Instructions for the task
Print, exactly as they appear in the listing below, the lines from the line with "change=exchanged; old=padlock in" to the line with "change=relocated; old=heart in", with both end lines kept.

Excerpted data
------------------------------------------------------------
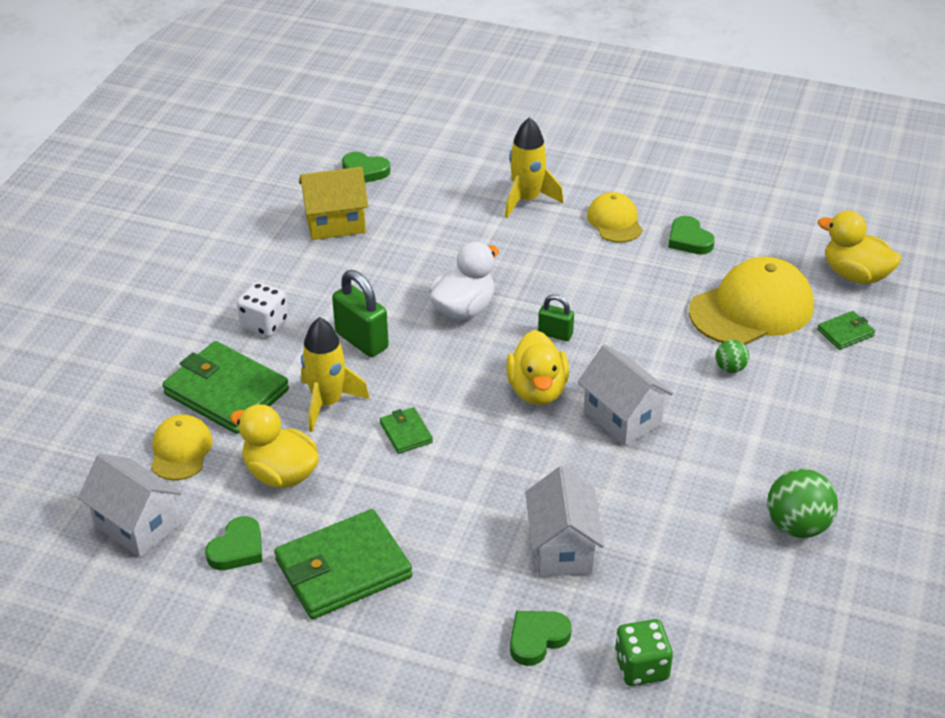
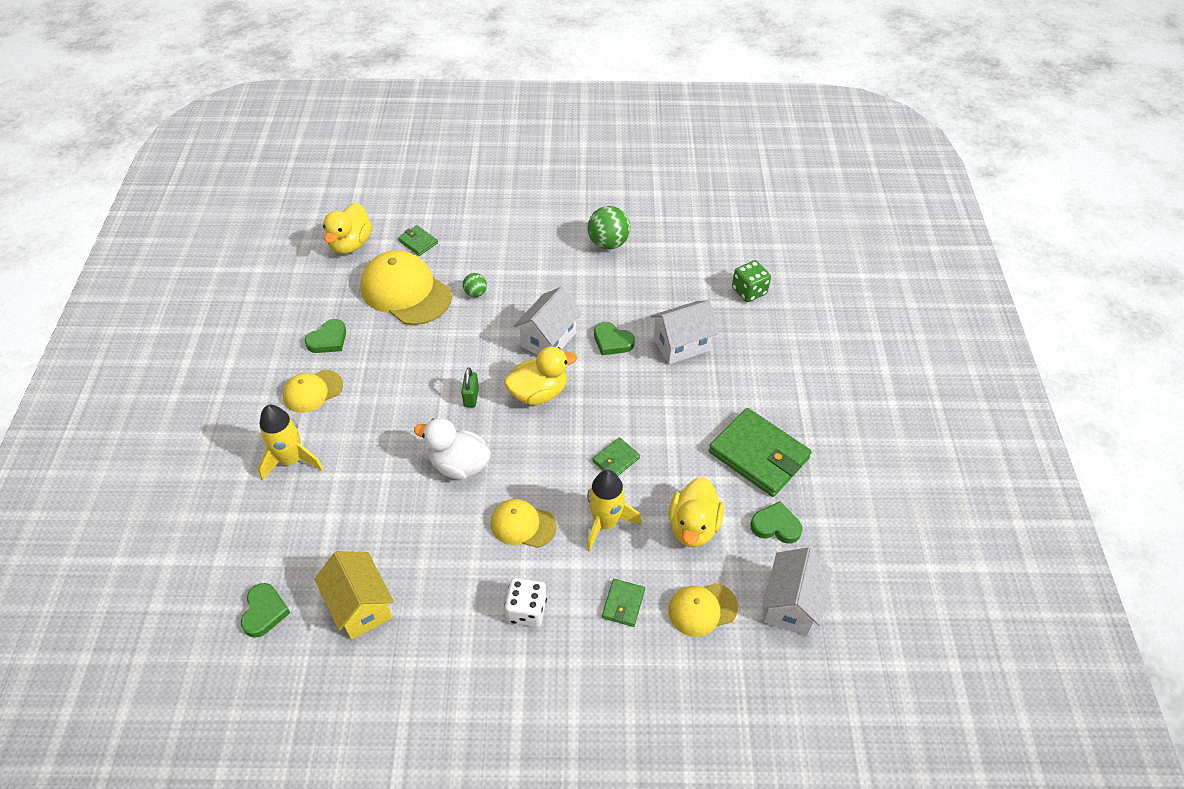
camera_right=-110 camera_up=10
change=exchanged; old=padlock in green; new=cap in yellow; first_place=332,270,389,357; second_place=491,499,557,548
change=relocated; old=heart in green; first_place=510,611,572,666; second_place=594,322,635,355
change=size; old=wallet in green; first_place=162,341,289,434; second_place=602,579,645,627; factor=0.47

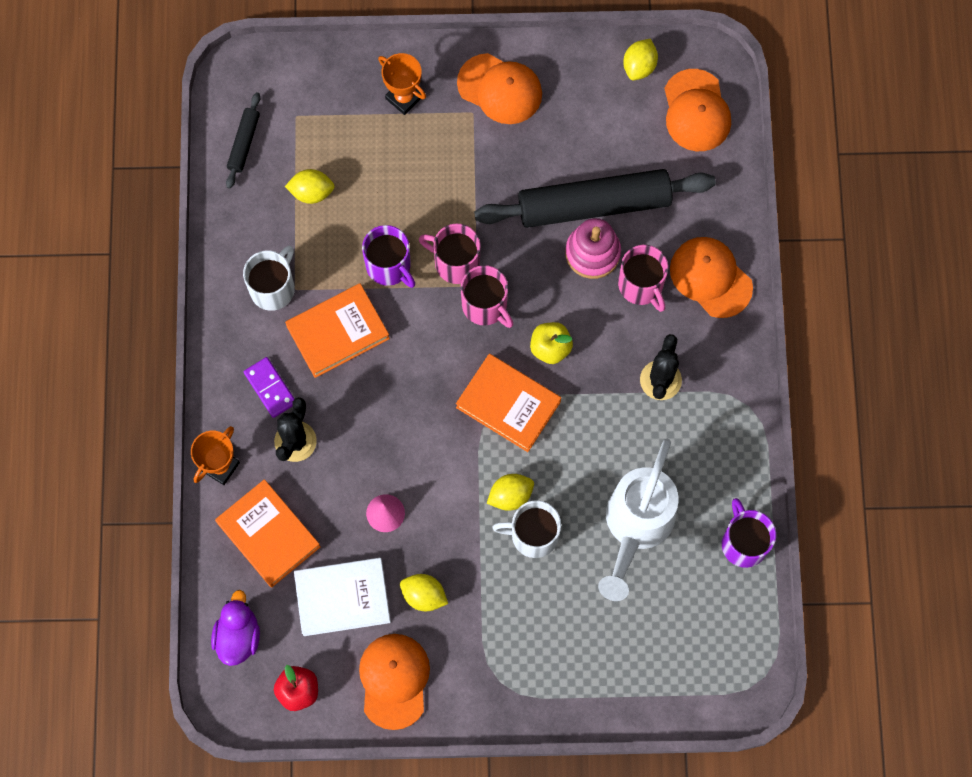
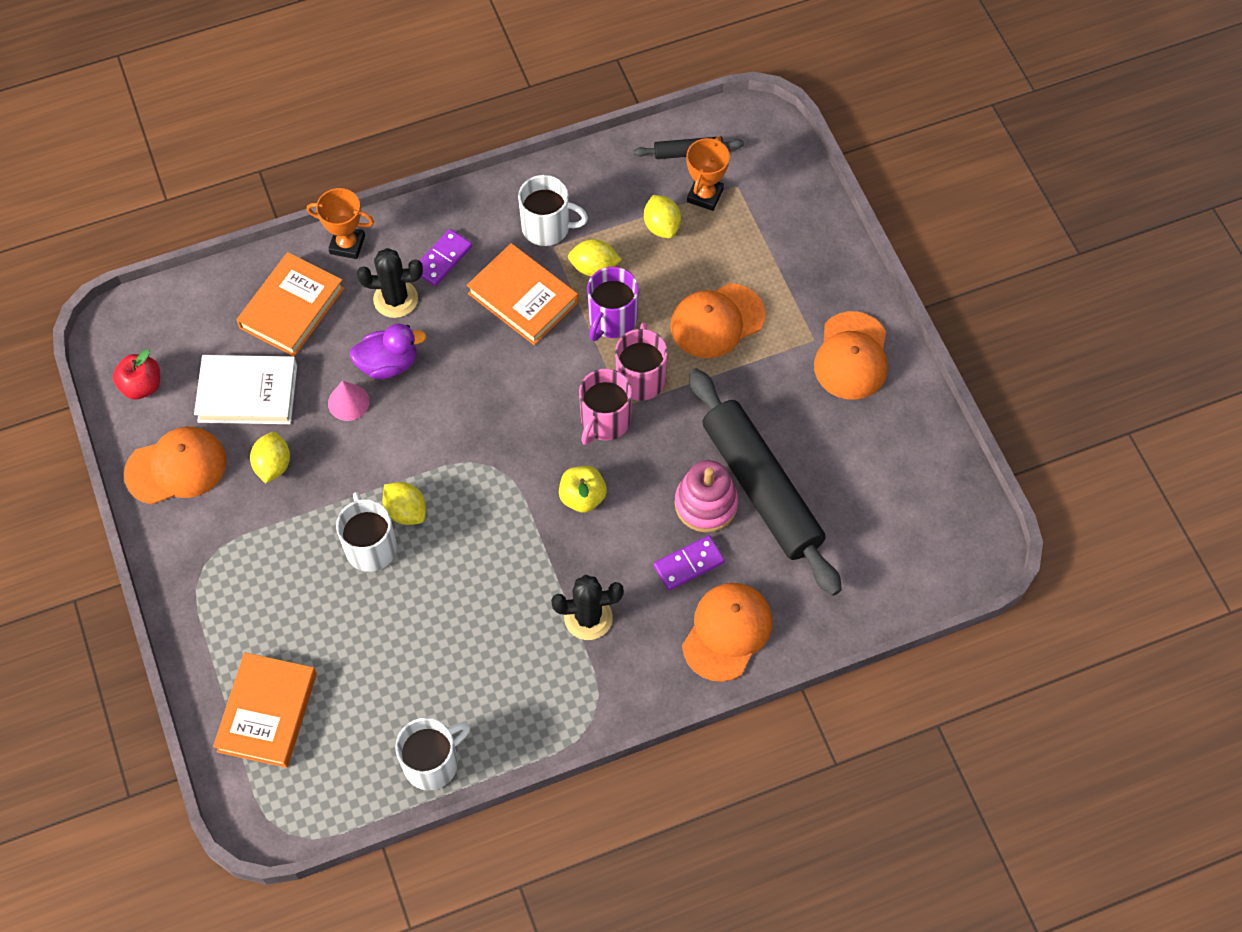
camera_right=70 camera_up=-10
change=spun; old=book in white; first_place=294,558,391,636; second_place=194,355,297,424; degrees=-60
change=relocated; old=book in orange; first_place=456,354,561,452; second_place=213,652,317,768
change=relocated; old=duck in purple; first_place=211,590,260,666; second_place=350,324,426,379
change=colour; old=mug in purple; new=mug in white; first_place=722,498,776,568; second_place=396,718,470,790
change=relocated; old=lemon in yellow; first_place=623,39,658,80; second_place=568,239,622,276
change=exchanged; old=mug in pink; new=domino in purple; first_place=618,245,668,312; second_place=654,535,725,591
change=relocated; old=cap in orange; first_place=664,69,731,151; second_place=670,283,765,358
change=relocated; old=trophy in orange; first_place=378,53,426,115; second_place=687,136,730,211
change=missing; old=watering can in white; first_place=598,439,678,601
------------------------------------------------------------
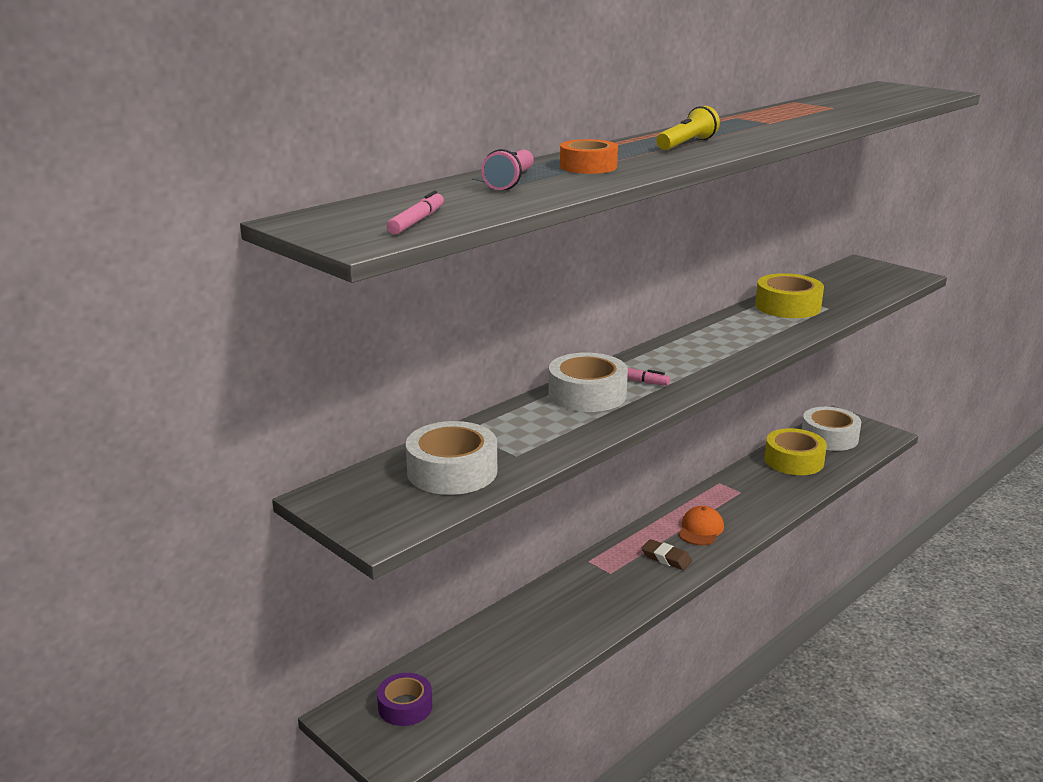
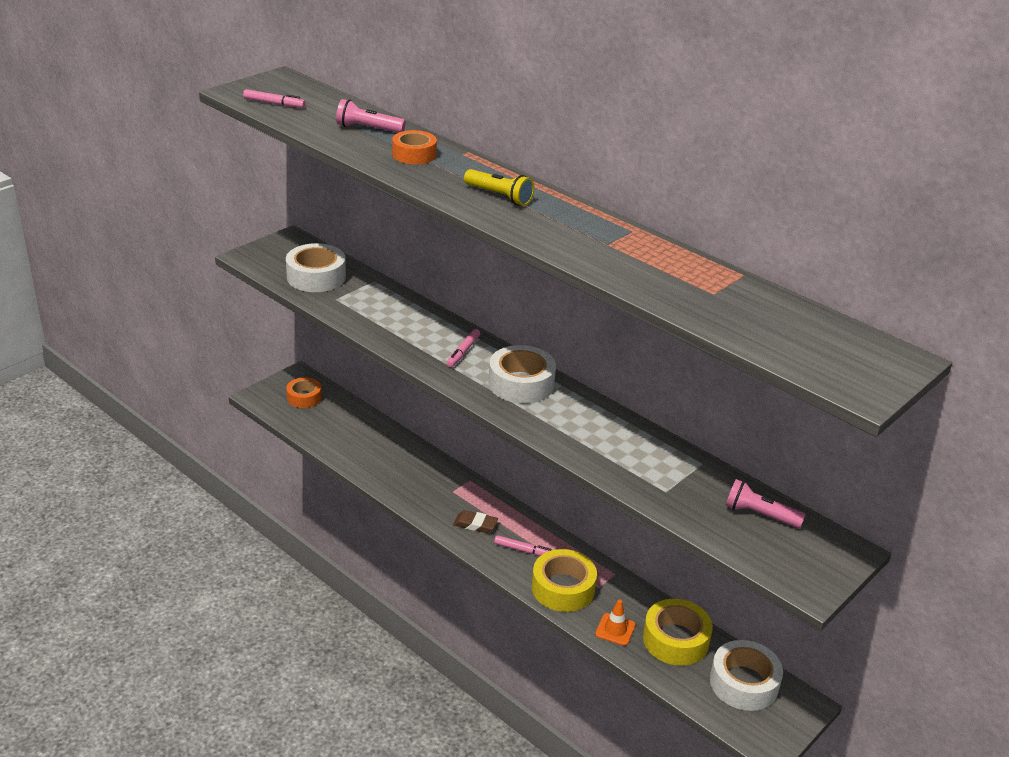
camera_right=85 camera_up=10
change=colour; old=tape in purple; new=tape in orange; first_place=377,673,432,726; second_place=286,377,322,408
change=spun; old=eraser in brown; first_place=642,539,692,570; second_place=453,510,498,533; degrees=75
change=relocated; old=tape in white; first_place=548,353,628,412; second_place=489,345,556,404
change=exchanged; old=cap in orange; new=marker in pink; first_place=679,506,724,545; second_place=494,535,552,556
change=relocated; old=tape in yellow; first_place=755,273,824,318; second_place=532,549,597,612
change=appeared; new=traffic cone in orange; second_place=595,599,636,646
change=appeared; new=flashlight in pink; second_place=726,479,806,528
------------------------------------------------------------
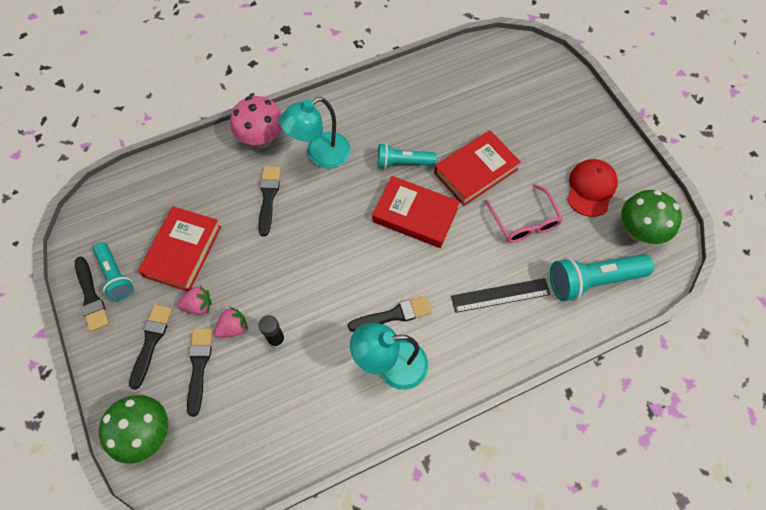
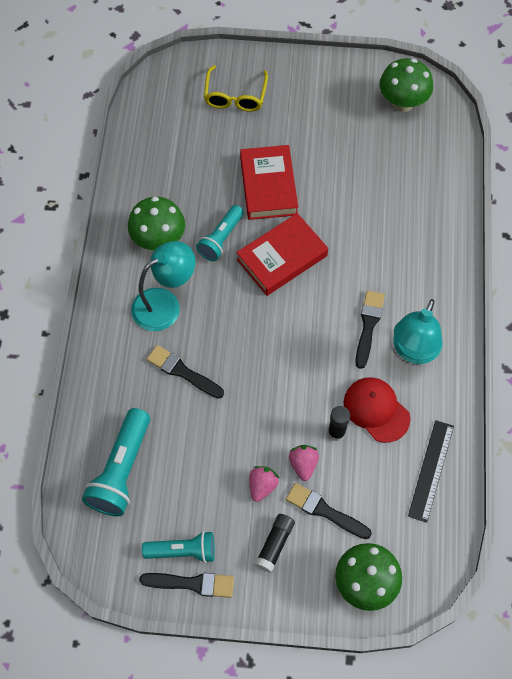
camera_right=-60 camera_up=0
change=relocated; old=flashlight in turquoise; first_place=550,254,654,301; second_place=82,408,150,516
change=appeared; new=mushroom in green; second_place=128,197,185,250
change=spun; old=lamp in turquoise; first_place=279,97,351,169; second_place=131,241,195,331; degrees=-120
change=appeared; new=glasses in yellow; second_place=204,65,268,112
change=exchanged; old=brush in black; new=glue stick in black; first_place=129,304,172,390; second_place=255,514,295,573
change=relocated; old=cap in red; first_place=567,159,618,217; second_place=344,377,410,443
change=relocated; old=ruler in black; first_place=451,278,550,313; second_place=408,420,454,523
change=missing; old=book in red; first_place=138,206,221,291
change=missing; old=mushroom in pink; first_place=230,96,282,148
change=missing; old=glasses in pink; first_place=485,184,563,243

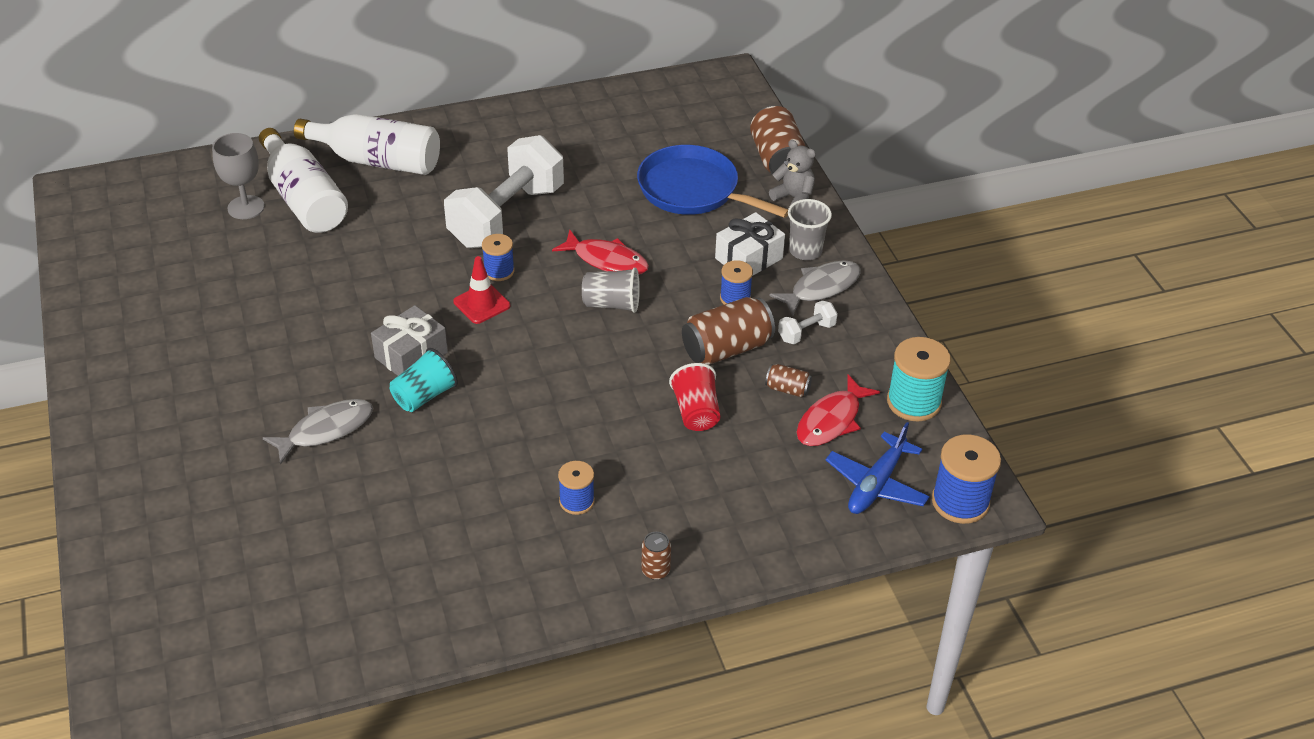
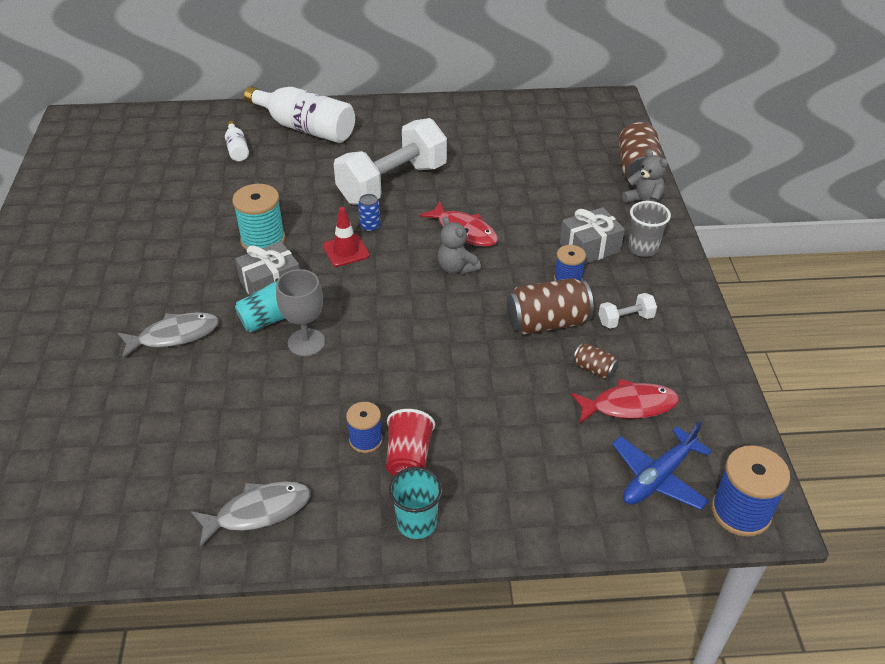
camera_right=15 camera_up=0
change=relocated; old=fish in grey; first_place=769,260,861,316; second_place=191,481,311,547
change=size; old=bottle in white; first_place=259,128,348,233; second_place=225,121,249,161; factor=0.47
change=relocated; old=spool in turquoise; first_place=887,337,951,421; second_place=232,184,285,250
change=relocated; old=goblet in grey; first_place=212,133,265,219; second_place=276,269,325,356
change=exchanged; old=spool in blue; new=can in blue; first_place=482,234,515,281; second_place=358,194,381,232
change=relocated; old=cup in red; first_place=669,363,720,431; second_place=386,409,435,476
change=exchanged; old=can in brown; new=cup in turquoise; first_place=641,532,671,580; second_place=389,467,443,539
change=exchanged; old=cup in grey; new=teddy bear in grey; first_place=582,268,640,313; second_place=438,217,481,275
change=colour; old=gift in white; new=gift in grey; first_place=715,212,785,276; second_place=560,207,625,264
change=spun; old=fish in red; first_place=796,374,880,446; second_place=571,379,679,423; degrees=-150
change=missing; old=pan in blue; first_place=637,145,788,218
------------------------------------------------------------
Exercise response
change=exchanged; old=padlock in green; new=cap in yellow; first_place=332,270,389,357; second_place=491,499,557,548
change=relocated; old=heart in green; first_place=510,611,572,666; second_place=594,322,635,355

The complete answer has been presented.